■ Work to complete
Only one stretch of the data is wanted: the line containing "brown duck: 0 -> 2", the line containing "turquoise truck: 4 -> 0", and every line between them, copied exactly.

■ Materials provided
----

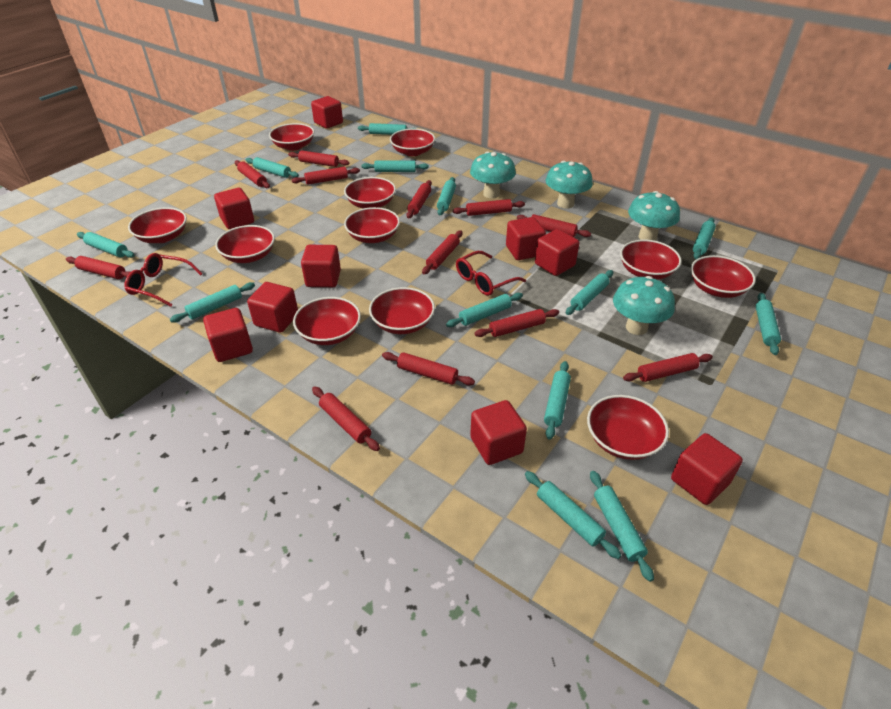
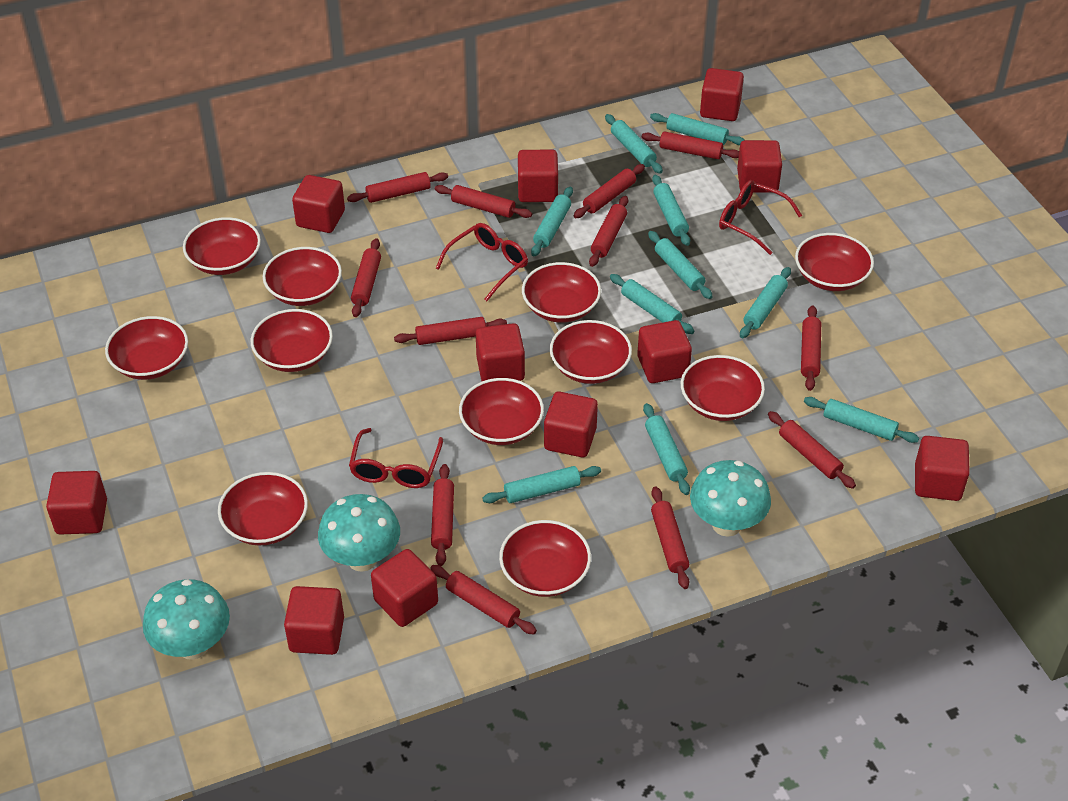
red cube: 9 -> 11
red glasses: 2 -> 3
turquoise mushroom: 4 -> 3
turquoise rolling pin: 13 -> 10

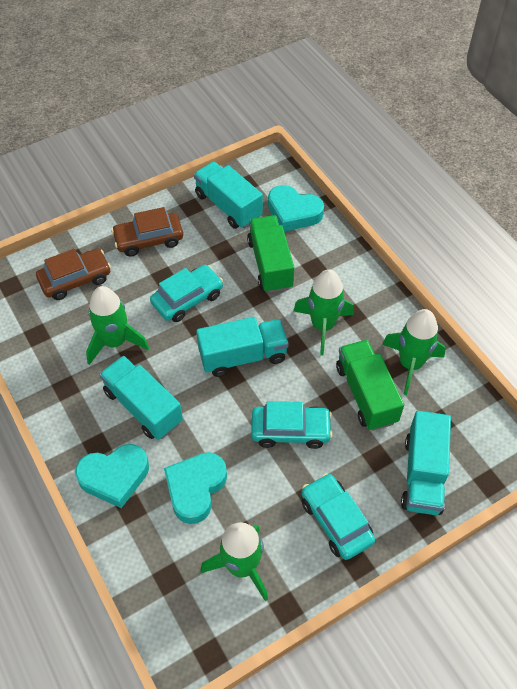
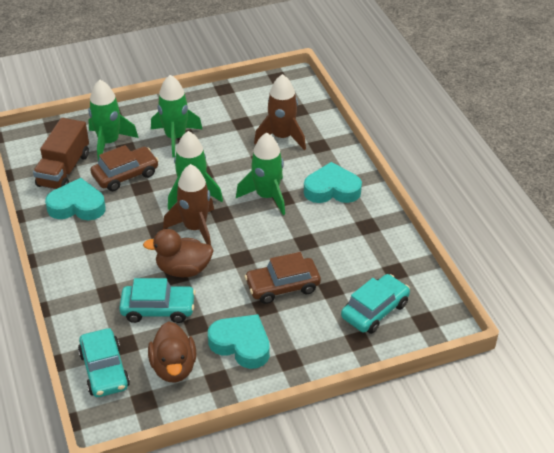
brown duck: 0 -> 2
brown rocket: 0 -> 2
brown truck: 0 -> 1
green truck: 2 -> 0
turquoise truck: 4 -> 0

----

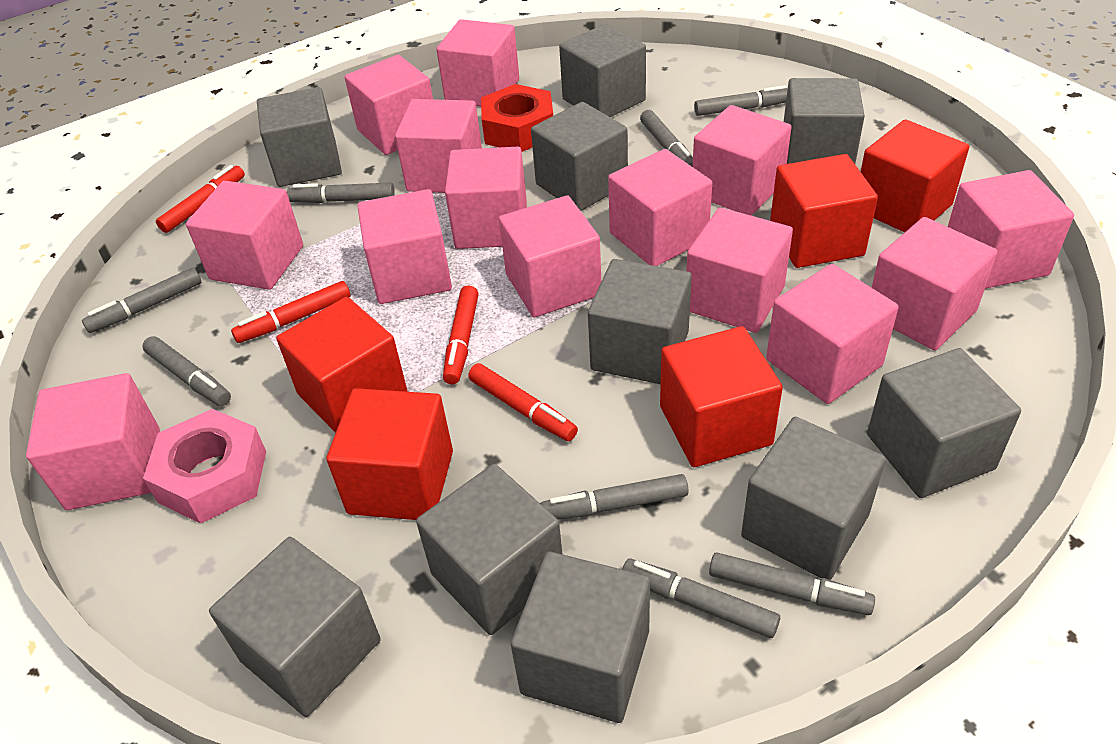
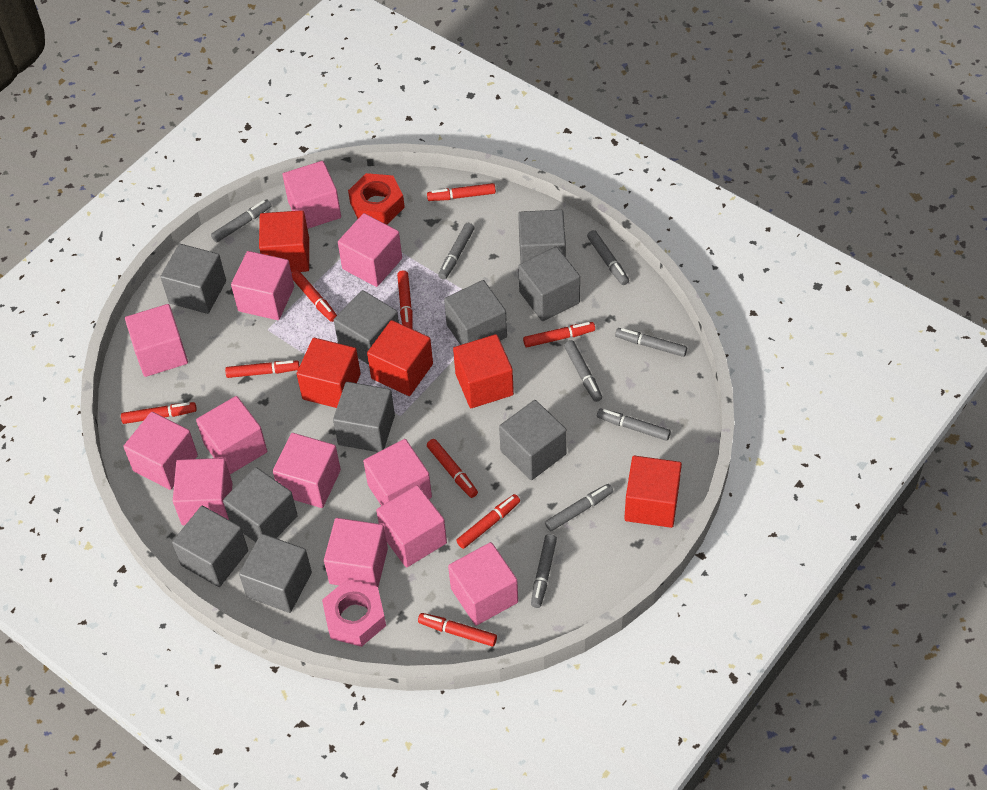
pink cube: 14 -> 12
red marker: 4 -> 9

----

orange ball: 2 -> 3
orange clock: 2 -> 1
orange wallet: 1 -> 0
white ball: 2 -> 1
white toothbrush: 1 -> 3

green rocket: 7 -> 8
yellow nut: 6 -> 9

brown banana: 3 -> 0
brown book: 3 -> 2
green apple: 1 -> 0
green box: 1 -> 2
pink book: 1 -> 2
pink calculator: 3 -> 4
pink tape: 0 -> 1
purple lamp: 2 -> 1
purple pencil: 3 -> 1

----

■ Exercise output
brown duck: 0 -> 2
brown rocket: 0 -> 2
brown truck: 0 -> 1
green truck: 2 -> 0
turquoise truck: 4 -> 0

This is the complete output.